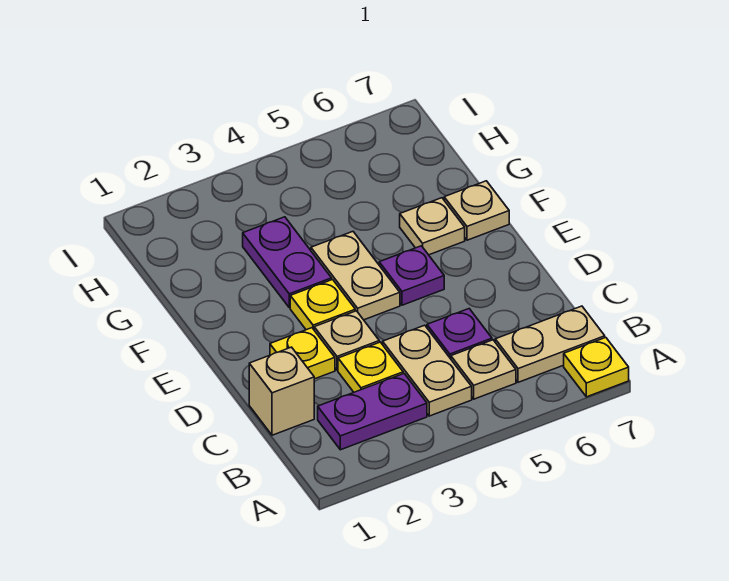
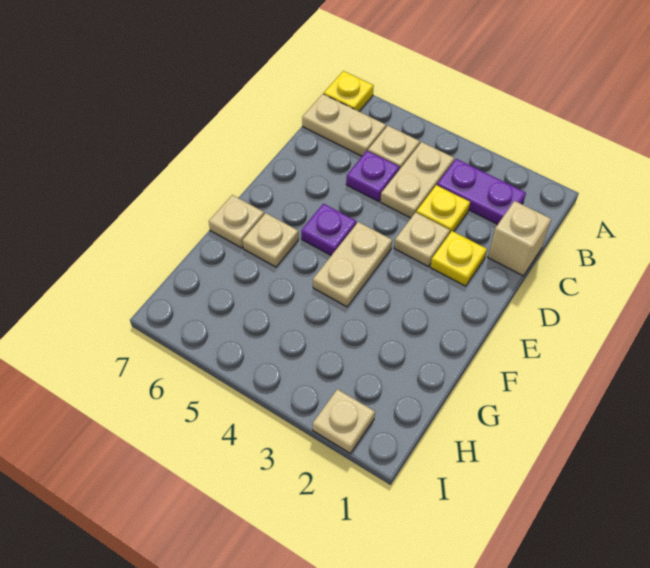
yellow plate E3 level 1 -> none
purple plate F3:G3 level 1 -> none
none -> tan plate I2 level 1

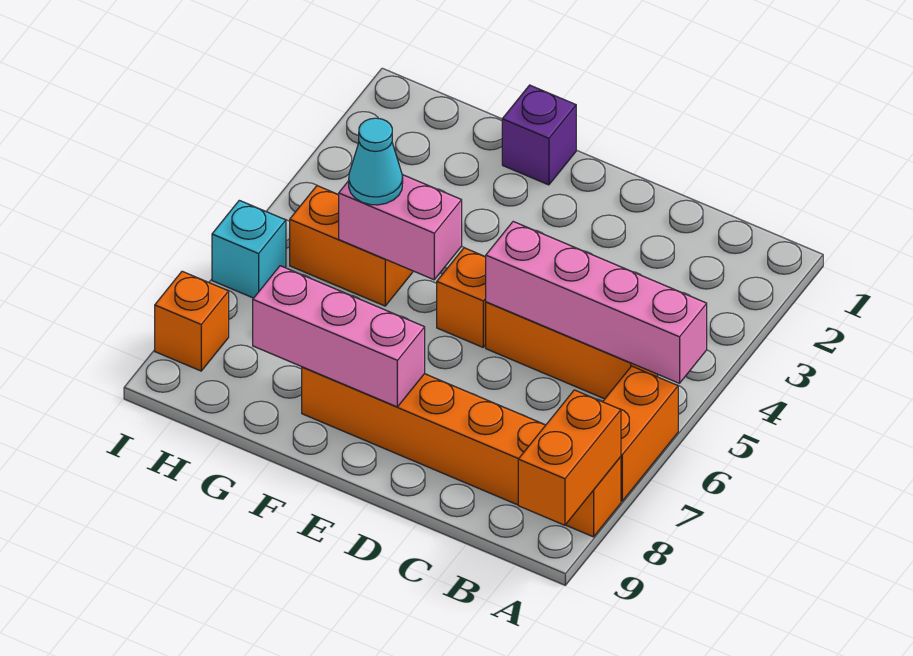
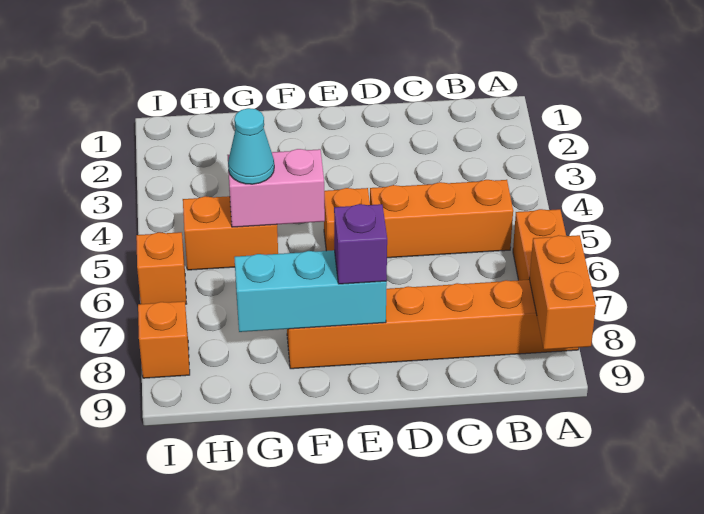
pink brick A5:D5 level 2 -> none
pink brick E8:G8 level 2 -> cyan brick E8:G8 level 2
purple brick F1 level 1 -> purple brick E8 level 3
cyan brick I6 level 1 -> orange brick I6 level 1

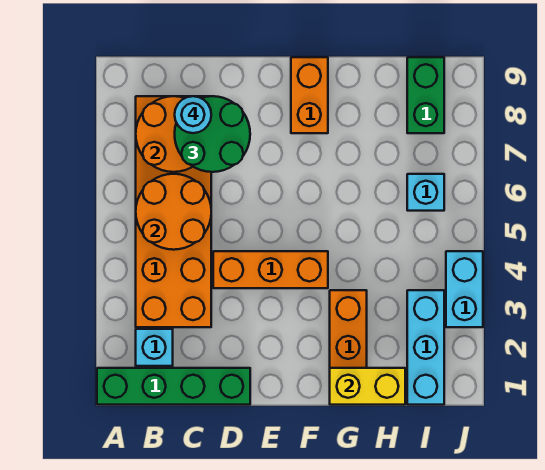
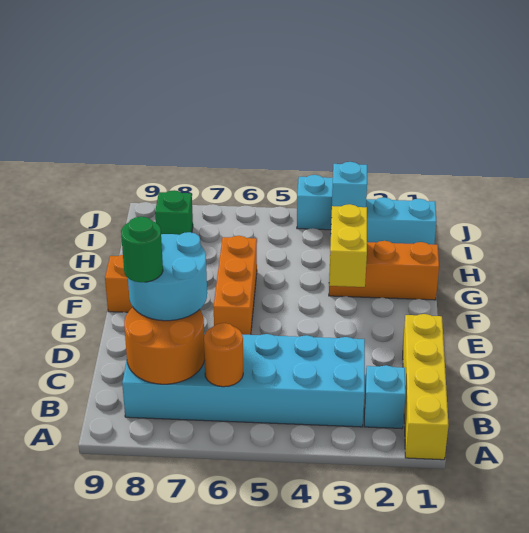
green brick A1:D1 level 1 -> yellow brick A1:D1 level 1
orange brick B3:C8 level 1 -> cyan brick B3:C8 level 1
orange round brick B5:C6 level 2 -> orange round brick B6 level 2
green round brick C7:D8 level 3 -> cyan round brick C7:D8 level 3
cyan round brick C8 level 4 -> green round brick C8 level 4
orange brick D4:F4 level 1 -> orange brick E6:G6 level 1
yellow brick G1:H1 level 2 -> yellow brick F3:G3 level 2
cyan brick I6 level 1 -> cyan brick I3 level 2
green brick I8:I9 level 1 -> green brick I8 level 1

━━━━━━━━

§ **YOUR ASSIGNMENT**
Pictures aside, restate all of the entries exactly.

§ **EXERCISE RESPONSE**
yellow plate E3 level 1 -> none
purple plate F3:G3 level 1 -> none
none -> tan plate I2 level 1

pink brick A5:D5 level 2 -> none
pink brick E8:G8 level 2 -> cyan brick E8:G8 level 2
purple brick F1 level 1 -> purple brick E8 level 3
cyan brick I6 level 1 -> orange brick I6 level 1

green brick A1:D1 level 1 -> yellow brick A1:D1 level 1
orange brick B3:C8 level 1 -> cyan brick B3:C8 level 1
orange round brick B5:C6 level 2 -> orange round brick B6 level 2
green round brick C7:D8 level 3 -> cyan round brick C7:D8 level 3
cyan round brick C8 level 4 -> green round brick C8 level 4
orange brick D4:F4 level 1 -> orange brick E6:G6 level 1
yellow brick G1:H1 level 2 -> yellow brick F3:G3 level 2
cyan brick I6 level 1 -> cyan brick I3 level 2
green brick I8:I9 level 1 -> green brick I8 level 1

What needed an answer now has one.